### Data
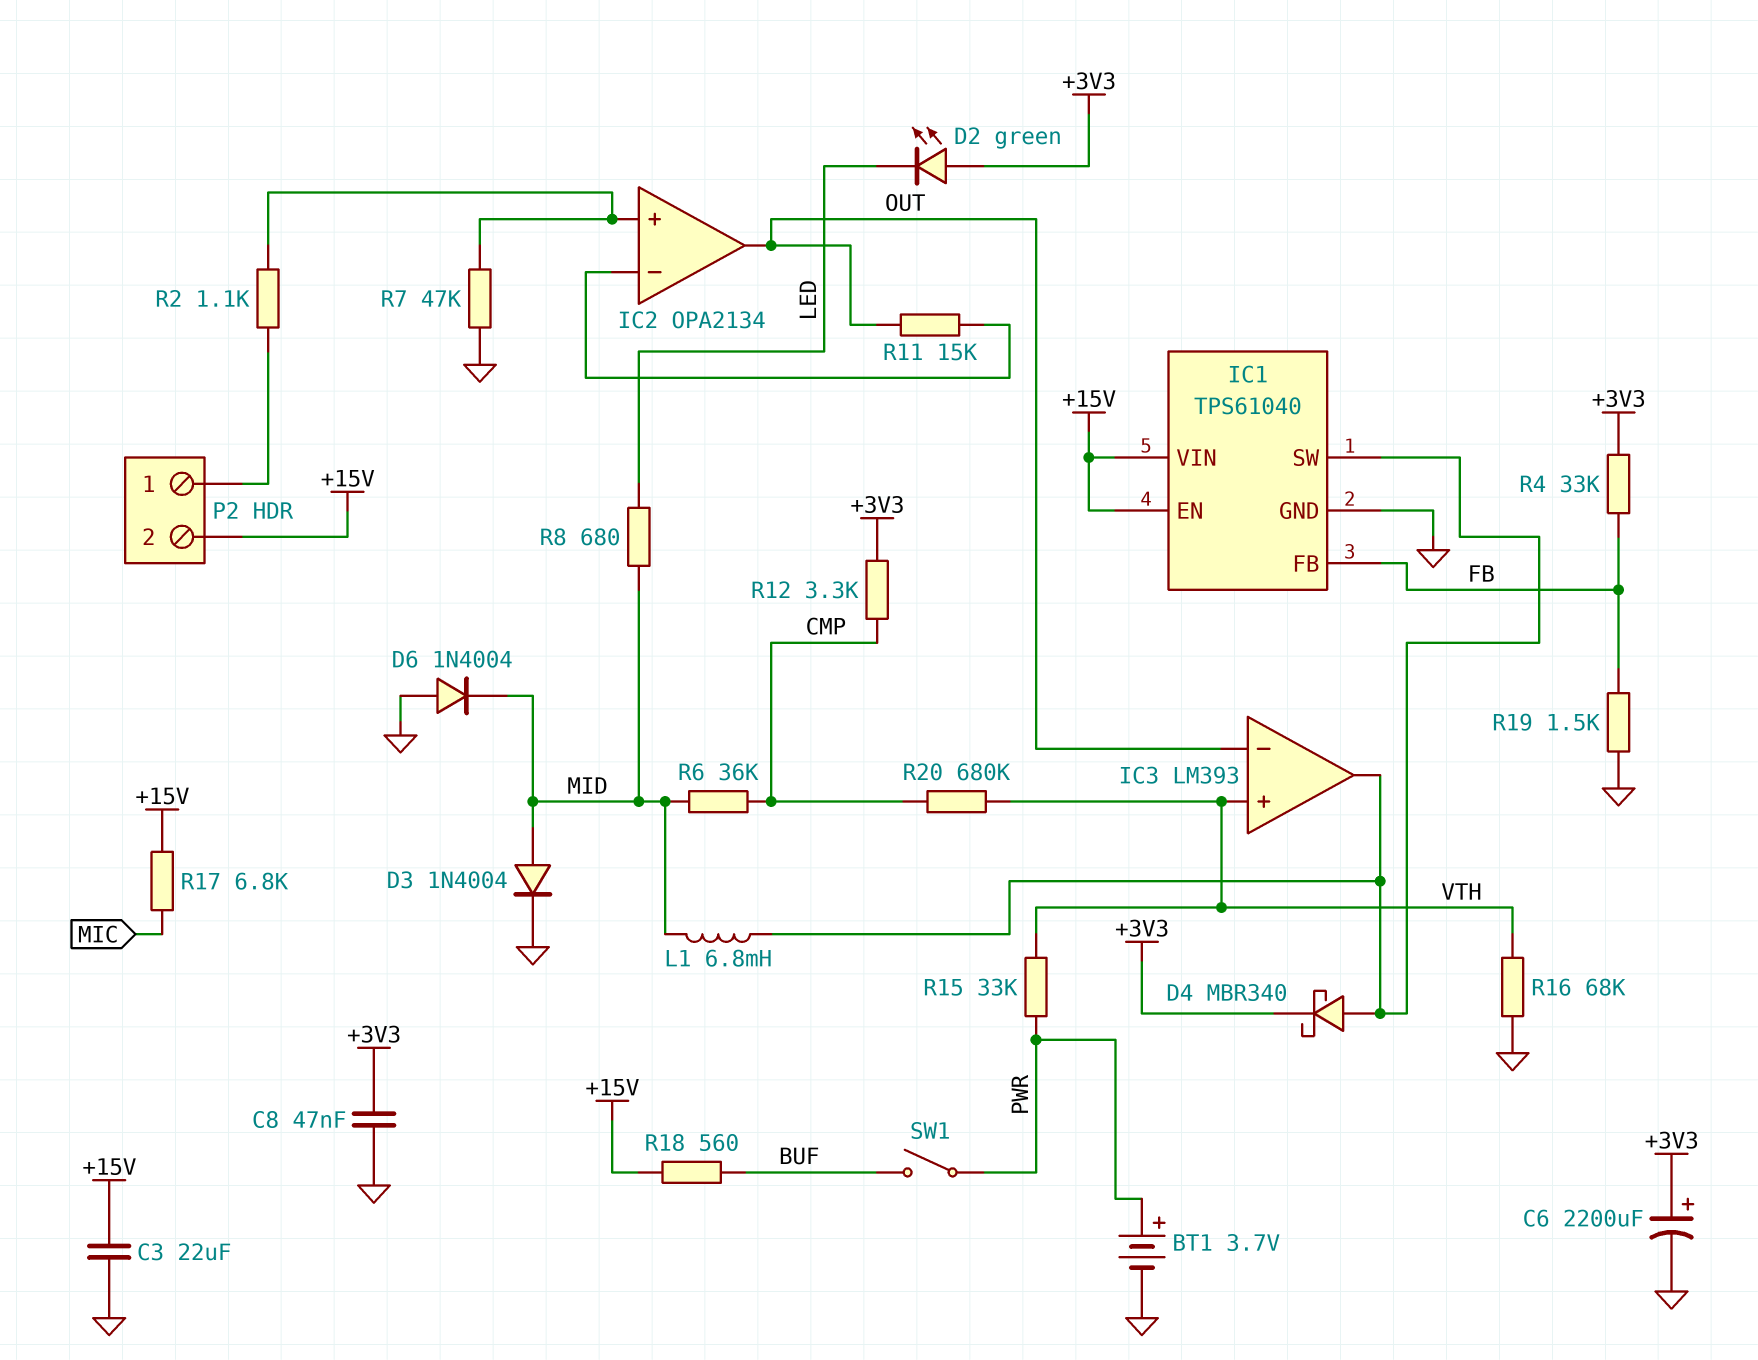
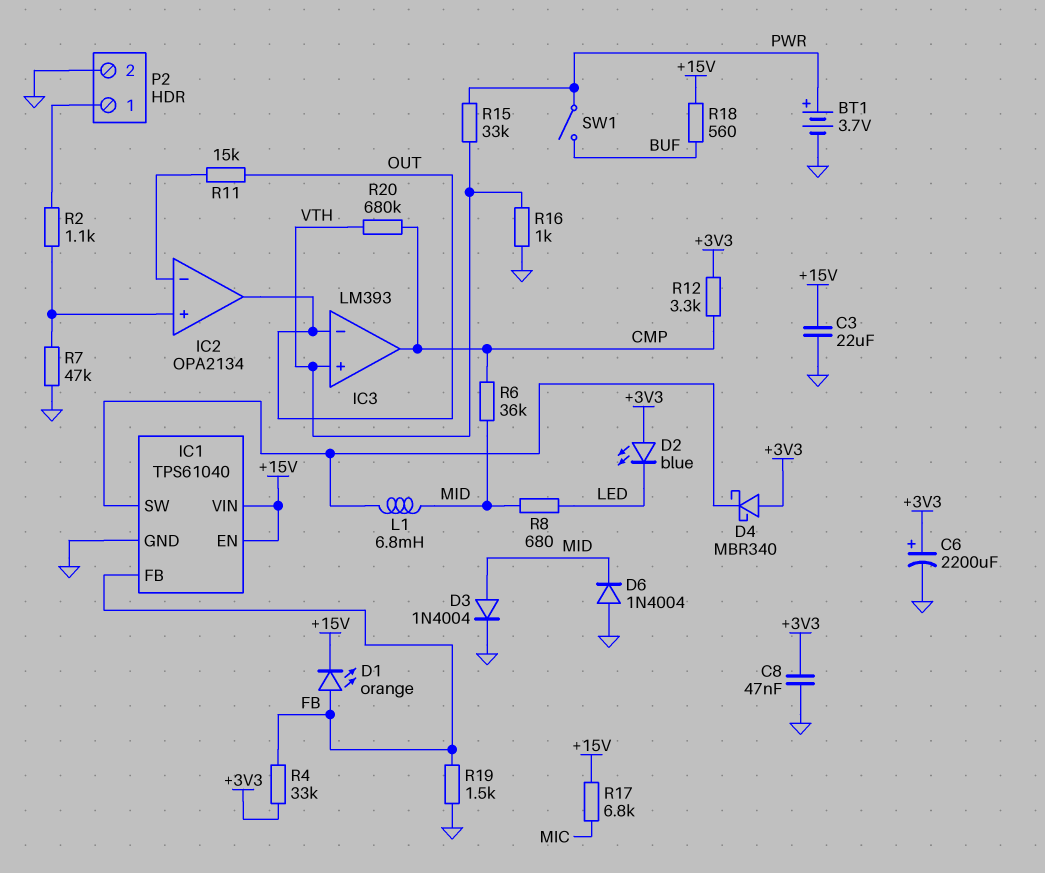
D1: none -> LED orange (A FB, K +15V)
D2: LED green (A +3V3, K LED) -> LED blue (A +3V3, K LED)
D4: schottky MBR340 (A IC1/SW, K +3V3) -> schottky MBR340 (A +3V3, K IC1/SW)
IC3 pin out: IC1/SW -> CMP
P2 pin 2: +15V -> GND
R16: 68k (GND, VTH) -> 1k (GND, VTH)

### Assignment
Return every entry of the data above verbatim, with no images included.

### Answer for the task
D1: none -> LED orange (A FB, K +15V)
D2: LED green (A +3V3, K LED) -> LED blue (A +3V3, K LED)
D4: schottky MBR340 (A IC1/SW, K +3V3) -> schottky MBR340 (A +3V3, K IC1/SW)
IC3 pin out: IC1/SW -> CMP
P2 pin 2: +15V -> GND
R16: 68k (GND, VTH) -> 1k (GND, VTH)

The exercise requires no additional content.